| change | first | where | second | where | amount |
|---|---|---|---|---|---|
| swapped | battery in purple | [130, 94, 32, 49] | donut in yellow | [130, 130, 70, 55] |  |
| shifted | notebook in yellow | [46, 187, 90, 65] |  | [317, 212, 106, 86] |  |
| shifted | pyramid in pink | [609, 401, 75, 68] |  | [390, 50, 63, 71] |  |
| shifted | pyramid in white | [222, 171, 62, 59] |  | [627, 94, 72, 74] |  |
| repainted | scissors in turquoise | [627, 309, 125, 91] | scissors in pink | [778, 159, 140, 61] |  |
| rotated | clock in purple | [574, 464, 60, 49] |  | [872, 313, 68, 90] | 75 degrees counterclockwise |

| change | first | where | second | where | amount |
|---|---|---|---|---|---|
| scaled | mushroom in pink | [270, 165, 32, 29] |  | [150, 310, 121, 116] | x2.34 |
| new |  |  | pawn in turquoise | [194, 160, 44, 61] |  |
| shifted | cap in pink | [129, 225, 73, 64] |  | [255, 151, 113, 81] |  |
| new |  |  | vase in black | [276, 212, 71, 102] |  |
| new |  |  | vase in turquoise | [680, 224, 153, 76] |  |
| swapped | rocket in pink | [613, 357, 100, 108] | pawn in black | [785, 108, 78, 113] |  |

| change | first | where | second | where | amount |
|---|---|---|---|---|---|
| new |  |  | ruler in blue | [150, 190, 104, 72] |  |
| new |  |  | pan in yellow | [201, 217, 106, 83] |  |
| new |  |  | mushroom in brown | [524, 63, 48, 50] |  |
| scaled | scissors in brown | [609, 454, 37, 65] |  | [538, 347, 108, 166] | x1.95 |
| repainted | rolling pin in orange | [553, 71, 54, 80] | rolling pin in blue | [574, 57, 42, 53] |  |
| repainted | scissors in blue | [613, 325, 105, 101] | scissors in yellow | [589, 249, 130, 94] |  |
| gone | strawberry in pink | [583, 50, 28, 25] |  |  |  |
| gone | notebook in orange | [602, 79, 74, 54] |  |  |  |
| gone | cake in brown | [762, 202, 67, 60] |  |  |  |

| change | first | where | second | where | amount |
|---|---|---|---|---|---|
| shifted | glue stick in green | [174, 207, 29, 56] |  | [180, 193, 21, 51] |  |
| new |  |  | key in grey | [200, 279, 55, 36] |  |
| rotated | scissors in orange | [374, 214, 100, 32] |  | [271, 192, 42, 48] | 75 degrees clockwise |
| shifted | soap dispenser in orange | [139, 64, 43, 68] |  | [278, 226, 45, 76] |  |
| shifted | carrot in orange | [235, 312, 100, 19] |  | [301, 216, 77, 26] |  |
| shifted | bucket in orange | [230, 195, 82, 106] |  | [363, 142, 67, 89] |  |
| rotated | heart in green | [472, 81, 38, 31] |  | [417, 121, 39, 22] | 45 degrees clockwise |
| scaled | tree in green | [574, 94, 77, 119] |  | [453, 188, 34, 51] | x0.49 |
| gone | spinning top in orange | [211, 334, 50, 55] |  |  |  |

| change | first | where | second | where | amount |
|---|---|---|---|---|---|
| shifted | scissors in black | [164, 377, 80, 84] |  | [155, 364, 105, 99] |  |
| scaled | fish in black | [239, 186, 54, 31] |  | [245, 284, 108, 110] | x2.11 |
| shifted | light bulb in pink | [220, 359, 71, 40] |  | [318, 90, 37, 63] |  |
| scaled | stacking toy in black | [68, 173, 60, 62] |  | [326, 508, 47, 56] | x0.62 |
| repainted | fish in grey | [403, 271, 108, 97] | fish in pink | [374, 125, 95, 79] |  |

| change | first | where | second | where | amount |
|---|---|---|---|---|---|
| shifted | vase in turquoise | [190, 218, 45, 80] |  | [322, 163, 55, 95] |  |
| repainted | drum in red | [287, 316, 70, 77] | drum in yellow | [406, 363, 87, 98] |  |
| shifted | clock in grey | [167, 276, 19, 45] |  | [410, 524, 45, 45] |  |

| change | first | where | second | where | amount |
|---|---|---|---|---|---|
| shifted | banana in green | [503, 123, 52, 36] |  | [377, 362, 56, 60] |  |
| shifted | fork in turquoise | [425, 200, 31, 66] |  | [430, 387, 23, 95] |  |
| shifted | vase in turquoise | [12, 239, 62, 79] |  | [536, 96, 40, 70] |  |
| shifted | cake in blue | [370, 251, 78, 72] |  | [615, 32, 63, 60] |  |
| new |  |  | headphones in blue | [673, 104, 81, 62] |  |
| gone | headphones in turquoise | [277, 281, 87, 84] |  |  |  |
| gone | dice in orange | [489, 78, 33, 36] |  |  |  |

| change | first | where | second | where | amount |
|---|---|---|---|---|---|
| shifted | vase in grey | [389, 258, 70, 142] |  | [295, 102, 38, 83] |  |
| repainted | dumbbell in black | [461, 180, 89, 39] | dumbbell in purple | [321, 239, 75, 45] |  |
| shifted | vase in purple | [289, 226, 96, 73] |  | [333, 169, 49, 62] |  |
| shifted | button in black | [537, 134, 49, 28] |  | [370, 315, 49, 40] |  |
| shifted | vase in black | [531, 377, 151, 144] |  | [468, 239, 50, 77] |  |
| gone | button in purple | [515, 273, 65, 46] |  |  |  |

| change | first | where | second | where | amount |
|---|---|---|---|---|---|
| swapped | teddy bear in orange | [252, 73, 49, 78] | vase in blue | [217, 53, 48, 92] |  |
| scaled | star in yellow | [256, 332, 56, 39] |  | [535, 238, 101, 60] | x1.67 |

_The problem_.
The response should consist of all the entries, reproduced word for word.

_Exercise result_.
| change | first | where | second | where | amount |
|---|---|---|---|---|---|
| swapped | battery in purple | [130, 94, 32, 49] | donut in yellow | [130, 130, 70, 55] |  |
| shifted | notebook in yellow | [46, 187, 90, 65] |  | [317, 212, 106, 86] |  |
| shifted | pyramid in pink | [609, 401, 75, 68] |  | [390, 50, 63, 71] |  |
| shifted | pyramid in white | [222, 171, 62, 59] |  | [627, 94, 72, 74] |  |
| repainted | scissors in turquoise | [627, 309, 125, 91] | scissors in pink | [778, 159, 140, 61] |  |
| rotated | clock in purple | [574, 464, 60, 49] |  | [872, 313, 68, 90] | 75 degrees counterclockwise |

| change | first | where | second | where | amount |
|---|---|---|---|---|---|
| scaled | mushroom in pink | [270, 165, 32, 29] |  | [150, 310, 121, 116] | x2.34 |
| new |  |  | pawn in turquoise | [194, 160, 44, 61] |  |
| shifted | cap in pink | [129, 225, 73, 64] |  | [255, 151, 113, 81] |  |
| new |  |  | vase in black | [276, 212, 71, 102] |  |
| new |  |  | vase in turquoise | [680, 224, 153, 76] |  |
| swapped | rocket in pink | [613, 357, 100, 108] | pawn in black | [785, 108, 78, 113] |  |

| change | first | where | second | where | amount |
|---|---|---|---|---|---|
| new |  |  | ruler in blue | [150, 190, 104, 72] |  |
| new |  |  | pan in yellow | [201, 217, 106, 83] |  |
| new |  |  | mushroom in brown | [524, 63, 48, 50] |  |
| scaled | scissors in brown | [609, 454, 37, 65] |  | [538, 347, 108, 166] | x1.95 |
| repainted | rolling pin in orange | [553, 71, 54, 80] | rolling pin in blue | [574, 57, 42, 53] |  |
| repainted | scissors in blue | [613, 325, 105, 101] | scissors in yellow | [589, 249, 130, 94] |  |
| gone | strawberry in pink | [583, 50, 28, 25] |  |  |  |
| gone | notebook in orange | [602, 79, 74, 54] |  |  |  |
| gone | cake in brown | [762, 202, 67, 60] |  |  |  |

| change | first | where | second | where | amount |
|---|---|---|---|---|---|
| shifted | glue stick in green | [174, 207, 29, 56] |  | [180, 193, 21, 51] |  |
| new |  |  | key in grey | [200, 279, 55, 36] |  |
| rotated | scissors in orange | [374, 214, 100, 32] |  | [271, 192, 42, 48] | 75 degrees clockwise |
| shifted | soap dispenser in orange | [139, 64, 43, 68] |  | [278, 226, 45, 76] |  |
| shifted | carrot in orange | [235, 312, 100, 19] |  | [301, 216, 77, 26] |  |
| shifted | bucket in orange | [230, 195, 82, 106] |  | [363, 142, 67, 89] |  |
| rotated | heart in green | [472, 81, 38, 31] |  | [417, 121, 39, 22] | 45 degrees clockwise |
| scaled | tree in green | [574, 94, 77, 119] |  | [453, 188, 34, 51] | x0.49 |
| gone | spinning top in orange | [211, 334, 50, 55] |  |  |  |

| change | first | where | second | where | amount |
|---|---|---|---|---|---|
| shifted | scissors in black | [164, 377, 80, 84] |  | [155, 364, 105, 99] |  |
| scaled | fish in black | [239, 186, 54, 31] |  | [245, 284, 108, 110] | x2.11 |
| shifted | light bulb in pink | [220, 359, 71, 40] |  | [318, 90, 37, 63] |  |
| scaled | stacking toy in black | [68, 173, 60, 62] |  | [326, 508, 47, 56] | x0.62 |
| repainted | fish in grey | [403, 271, 108, 97] | fish in pink | [374, 125, 95, 79] |  |

| change | first | where | second | where | amount |
|---|---|---|---|---|---|
| shifted | vase in turquoise | [190, 218, 45, 80] |  | [322, 163, 55, 95] |  |
| repainted | drum in red | [287, 316, 70, 77] | drum in yellow | [406, 363, 87, 98] |  |
| shifted | clock in grey | [167, 276, 19, 45] |  | [410, 524, 45, 45] |  |

| change | first | where | second | where | amount |
|---|---|---|---|---|---|
| shifted | banana in green | [503, 123, 52, 36] |  | [377, 362, 56, 60] |  |
| shifted | fork in turquoise | [425, 200, 31, 66] |  | [430, 387, 23, 95] |  |
| shifted | vase in turquoise | [12, 239, 62, 79] |  | [536, 96, 40, 70] |  |
| shifted | cake in blue | [370, 251, 78, 72] |  | [615, 32, 63, 60] |  |
| new |  |  | headphones in blue | [673, 104, 81, 62] |  |
| gone | headphones in turquoise | [277, 281, 87, 84] |  |  |  |
| gone | dice in orange | [489, 78, 33, 36] |  |  |  |

| change | first | where | second | where | amount |
|---|---|---|---|---|---|
| shifted | vase in grey | [389, 258, 70, 142] |  | [295, 102, 38, 83] |  |
| repainted | dumbbell in black | [461, 180, 89, 39] | dumbbell in purple | [321, 239, 75, 45] |  |
| shifted | vase in purple | [289, 226, 96, 73] |  | [333, 169, 49, 62] |  |
| shifted | button in black | [537, 134, 49, 28] |  | [370, 315, 49, 40] |  |
| shifted | vase in black | [531, 377, 151, 144] |  | [468, 239, 50, 77] |  |
| gone | button in purple | [515, 273, 65, 46] |  |  |  |

| change | first | where | second | where | amount |
|---|---|---|---|---|---|
| swapped | teddy bear in orange | [252, 73, 49, 78] | vase in blue | [217, 53, 48, 92] |  |
| scaled | star in yellow | [256, 332, 56, 39] |  | [535, 238, 101, 60] | x1.67 |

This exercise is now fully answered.